◆ ASSIGNMENT: Copy out the entries word for word, leaving images aside.

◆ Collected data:

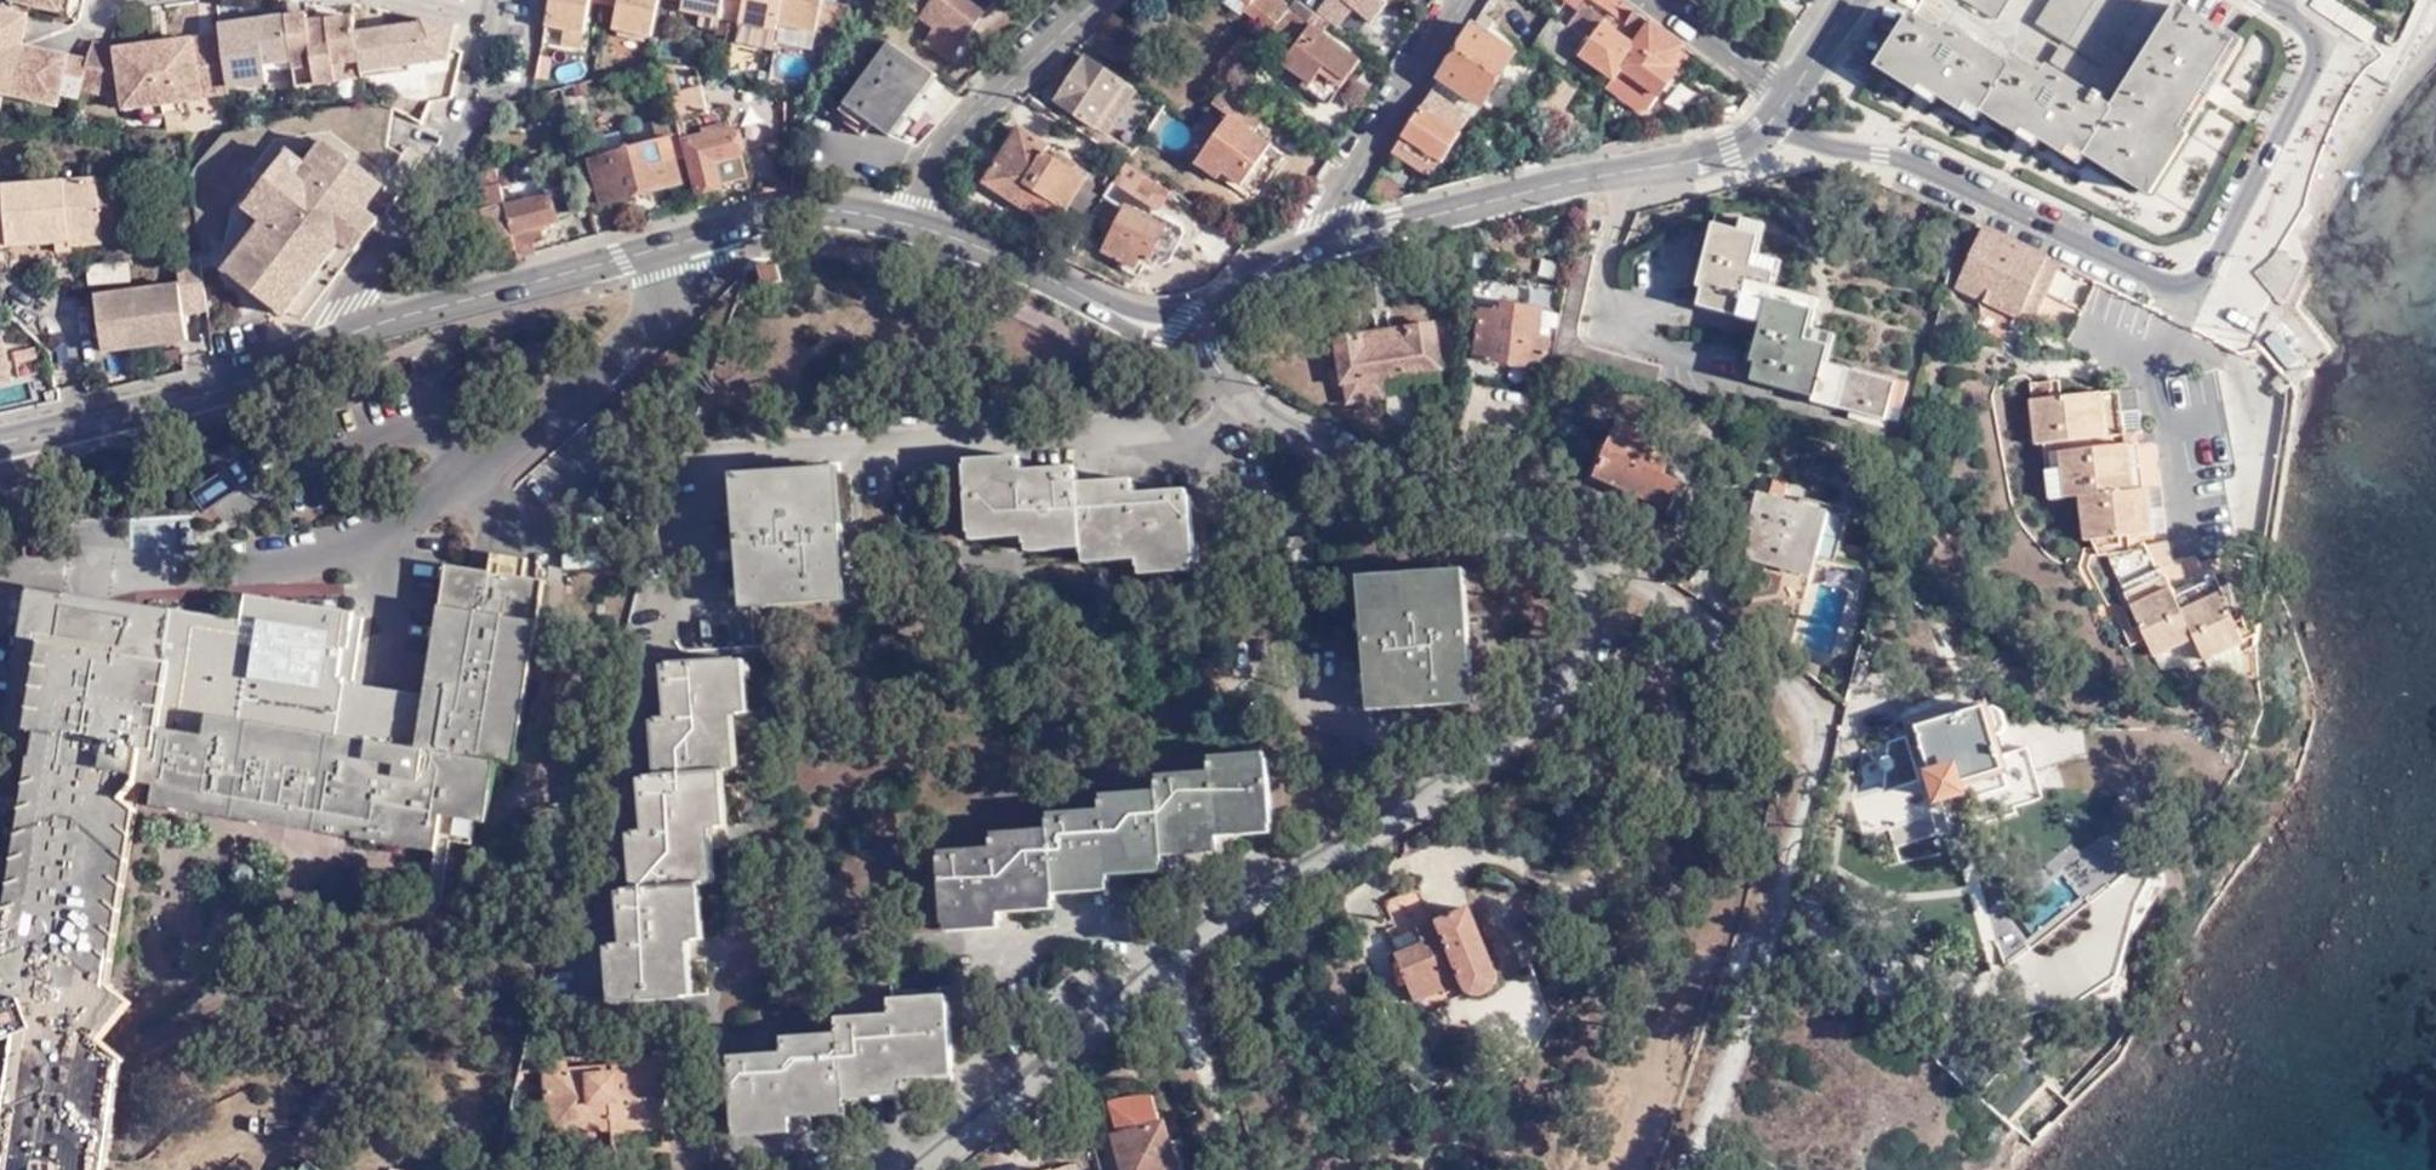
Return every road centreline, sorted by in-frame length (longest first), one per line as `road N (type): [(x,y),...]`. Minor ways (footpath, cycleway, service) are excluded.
road 1 (residential): [(922,1169),(1281,881),(1511,742),(1599,631),(1591,565)]
road 2 (residential): [(2265,0),(2326,42),(2206,272),(2184,282),(2151,276),(1903,162),(1771,129)]
road 3 (residential): [(1683,1169),(1816,711),(1591,565)]
road 4 (tertiary): [(907,215),(793,212),(336,336)]
road 5 (residential): [(1591,565),(1302,434),(1247,399),(1183,328)]
road 6 (tertiary): [(1309,248),(1699,154),(1771,129)]
road 7 (residential): [(336,336),(352,293),(468,130),(500,0)]
road 8 (tertiary): [(336,336),(213,397),(0,445)]
road 9 (tertiary): [(1183,328),(1148,324),(965,232),(907,215)]
road 10 (residential): [(1309,248),(1466,0)]
road 11 (residential): [(907,215),(949,136),(1092,0)]
road 12 (residential): [(1654,0),(1787,95)]
road 13 (tertiary): [(1183,328),(1309,248)]

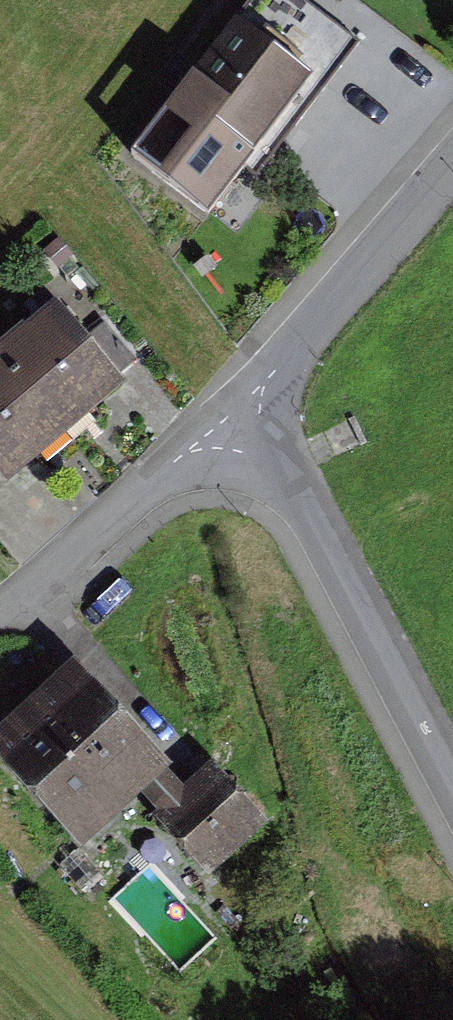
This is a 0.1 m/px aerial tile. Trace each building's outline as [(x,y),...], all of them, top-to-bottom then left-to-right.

◆ RESPONSE AREA:
Return every road centreline, sorted by in-frame length (longest first), one per line as `road N (type): [(x,y),...]`. Minor ways (footpath, cycleway, service) are excluded.
road 1 (residential): [(922,1169),(1281,881),(1511,742),(1599,631),(1591,565)]
road 2 (residential): [(2265,0),(2326,42),(2206,272),(2184,282),(2151,276),(1903,162),(1771,129)]
road 3 (residential): [(1683,1169),(1816,711),(1591,565)]
road 4 (tertiary): [(907,215),(793,212),(336,336)]
road 5 (residential): [(1591,565),(1302,434),(1247,399),(1183,328)]
road 6 (tertiary): [(1309,248),(1699,154),(1771,129)]
road 7 (residential): [(336,336),(352,293),(468,130),(500,0)]
road 8 (tertiary): [(336,336),(213,397),(0,445)]
road 9 (tertiary): [(1183,328),(1148,324),(965,232),(907,215)]
road 10 (residential): [(1309,248),(1466,0)]
road 11 (residential): [(907,215),(949,136),(1092,0)]
road 12 (residential): [(1654,0),(1787,95)]
road 13 (tertiary): [(1183,328),(1309,248)]

This is a 0.1 m/px aerial tile. Trace each building's outline as [(x,y),...], all of them, top-to-bottom then left-to-right.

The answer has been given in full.